▶ _Aim of the task_
Without the pictures, give the entries below again exactly as written.

++++ Data for review

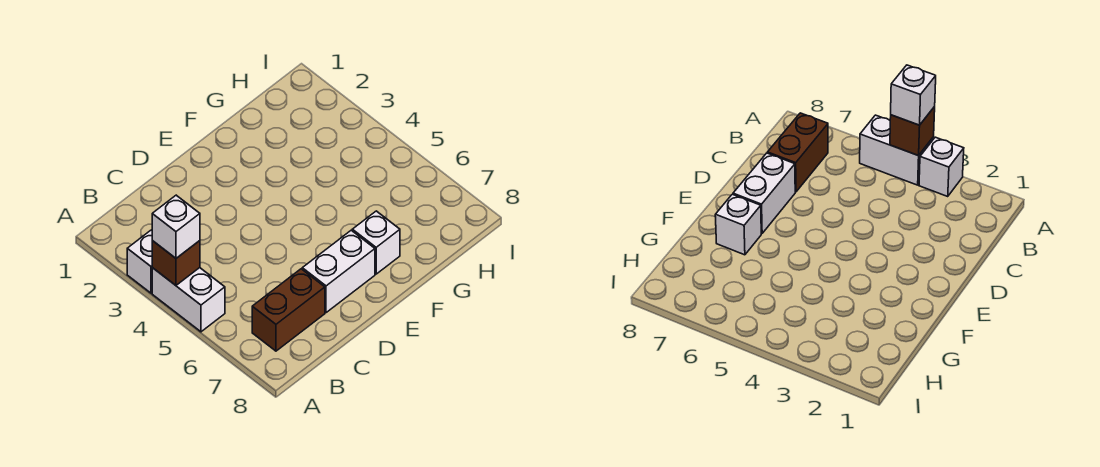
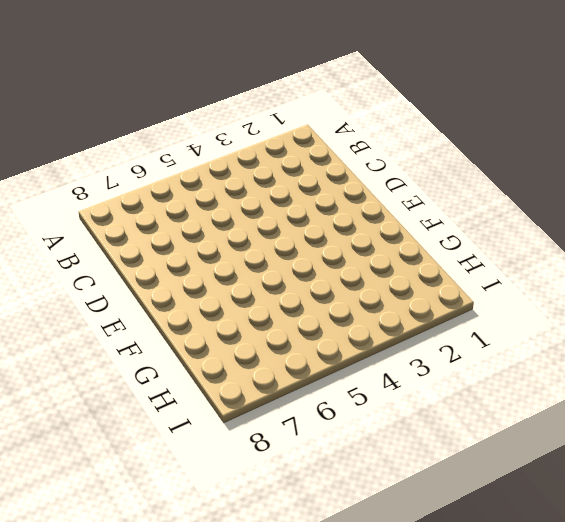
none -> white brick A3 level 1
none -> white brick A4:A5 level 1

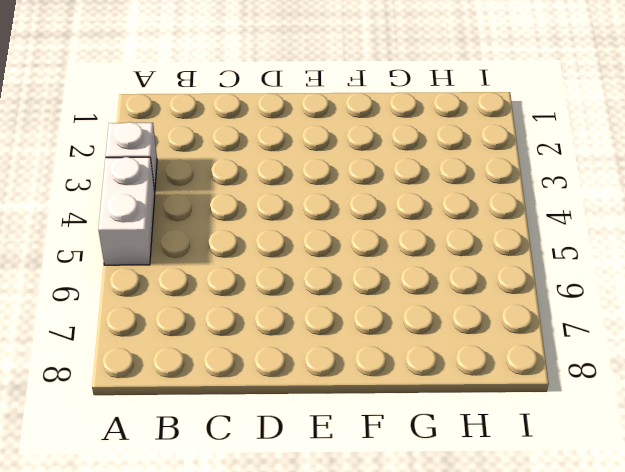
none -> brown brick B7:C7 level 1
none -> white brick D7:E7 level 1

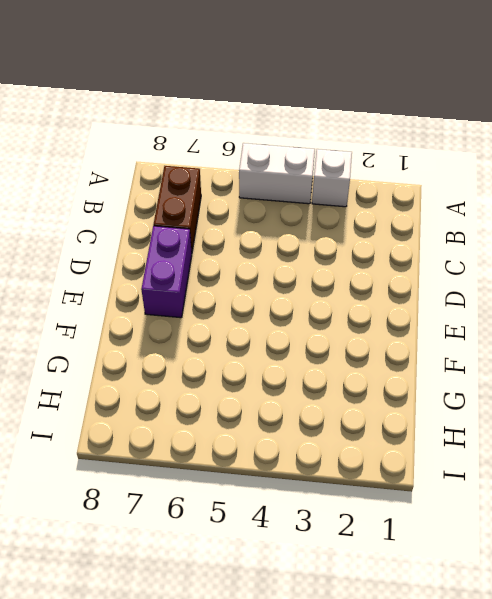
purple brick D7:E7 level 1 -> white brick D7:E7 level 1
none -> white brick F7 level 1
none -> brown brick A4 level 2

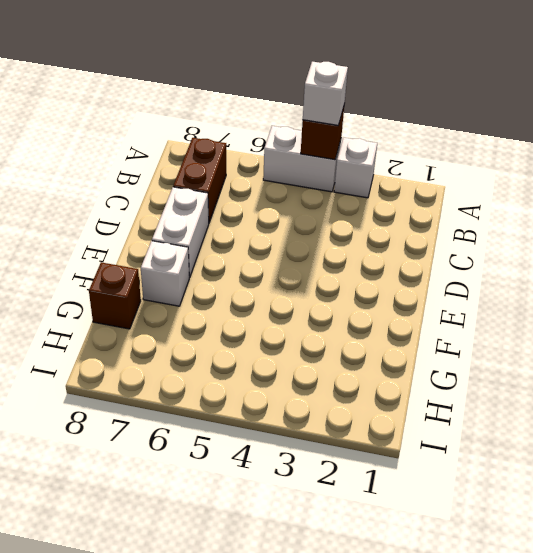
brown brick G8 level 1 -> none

++++++++

▶ _Solved exercise_
none -> white brick A3 level 1
none -> white brick A4:A5 level 1

none -> brown brick B7:C7 level 1
none -> white brick D7:E7 level 1

purple brick D7:E7 level 1 -> white brick D7:E7 level 1
none -> white brick F7 level 1
none -> brown brick A4 level 2

brown brick G8 level 1 -> none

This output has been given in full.